Available records START

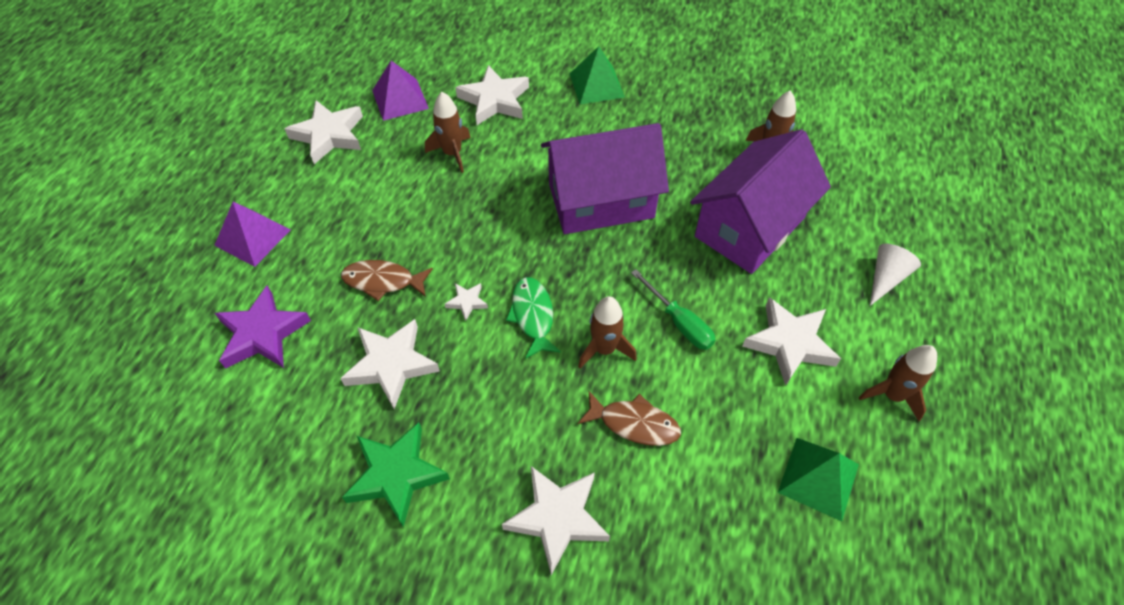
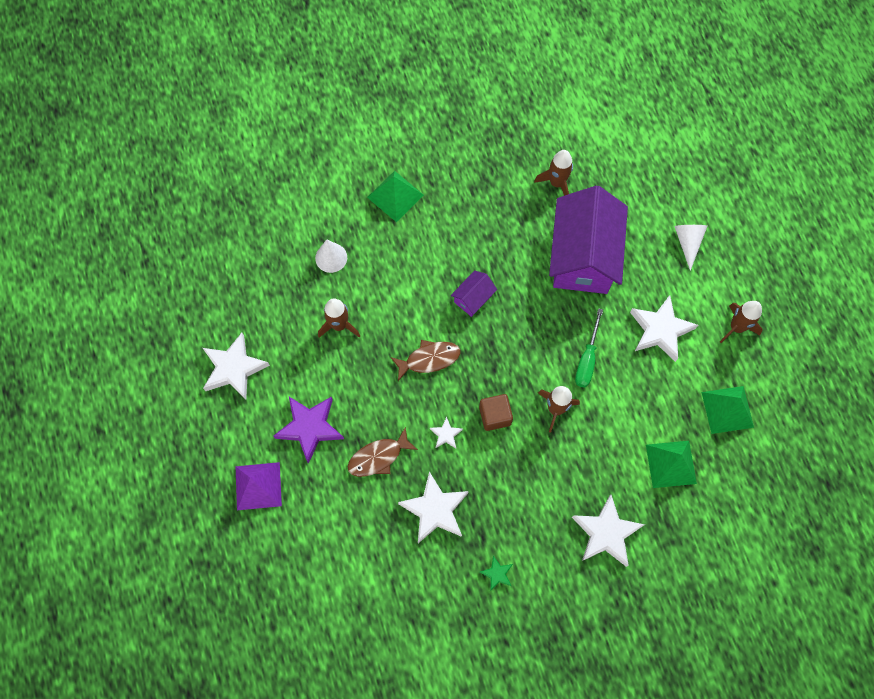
camera: 35 degrees left, 15 degrees up
(262, 333) = (333, 547): purple star -> purple star (310, 428)
(396, 475) = (497, 574): green star -> green star, size x0.48
(400, 99) = (258, 302): purple pyramid -> none
(495, 100) = (331, 257): white star -> white cone
(533, 315) = (495, 416): green fish -> brown cube
(601, 201) = (473, 298): purple house -> purple house, size x0.43
(634, 423) = (607, 446): brown fish -> brown fish (429, 359)
(679, 322) = (587, 359): green screwdriver -> green screwdriver turned 90 degrees clockwise
(699, 493) = (671, 464): none -> green pyramid

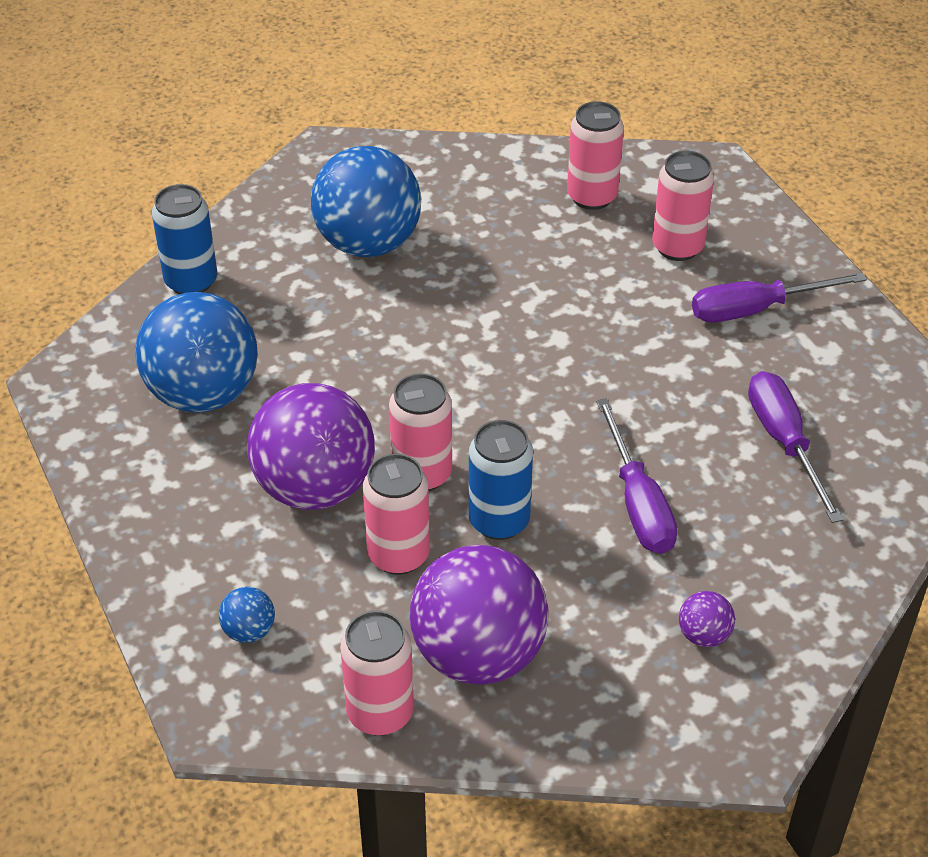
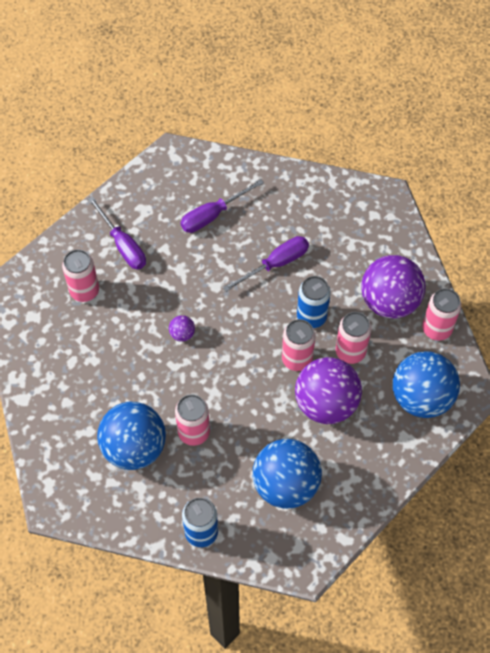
camera: 110 degrees left, 15 degrees up
(249, 631) = (421, 398): blue ball -> blue ball, size x2.42
(592, 196) = (53, 344): pink can -> pink can (194, 432)
(703, 635) = (339, 222): purple ball -> purple ball (182, 334)

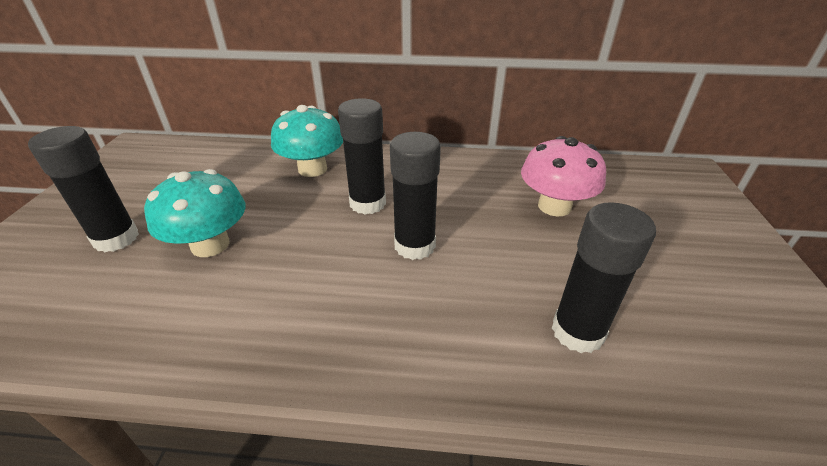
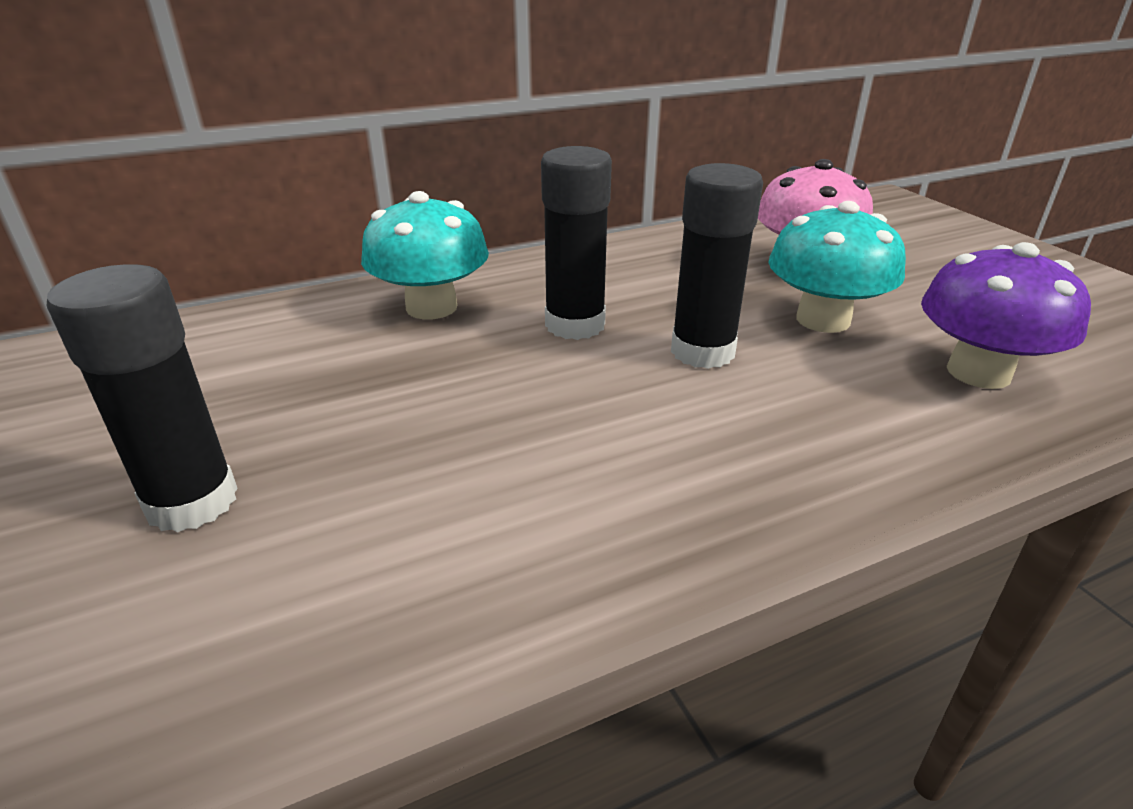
camera: 30 degrees left, 5 degrees down
(210, 244) = (396, 448): turquoise mushroom -> turquoise mushroom (823, 320)
(577, 331) = (978, 372): black glue stick -> purple mushroom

Available records END

What is being asked - The goal is an exact reprint of the entries, leaving out the pictures.

Solved problem -
camera: 35 degrees left, 15 degrees up
(262, 333) = (333, 547): purple star -> purple star (310, 428)
(396, 475) = (497, 574): green star -> green star, size x0.48
(400, 99) = (258, 302): purple pyramid -> none
(495, 100) = (331, 257): white star -> white cone
(533, 315) = (495, 416): green fish -> brown cube
(601, 201) = (473, 298): purple house -> purple house, size x0.43
(634, 423) = (607, 446): brown fish -> brown fish (429, 359)
(679, 322) = (587, 359): green screwdriver -> green screwdriver turned 90 degrees clockwise
(699, 493) = (671, 464): none -> green pyramid

camera: 110 degrees left, 15 degrees up
(249, 631) = (421, 398): blue ball -> blue ball, size x2.42
(592, 196) = (53, 344): pink can -> pink can (194, 432)
(703, 635) = (339, 222): purple ball -> purple ball (182, 334)

camera: 30 degrees left, 5 degrees down
(210, 244) = (396, 448): turquoise mushroom -> turquoise mushroom (823, 320)
(577, 331) = (978, 372): black glue stick -> purple mushroom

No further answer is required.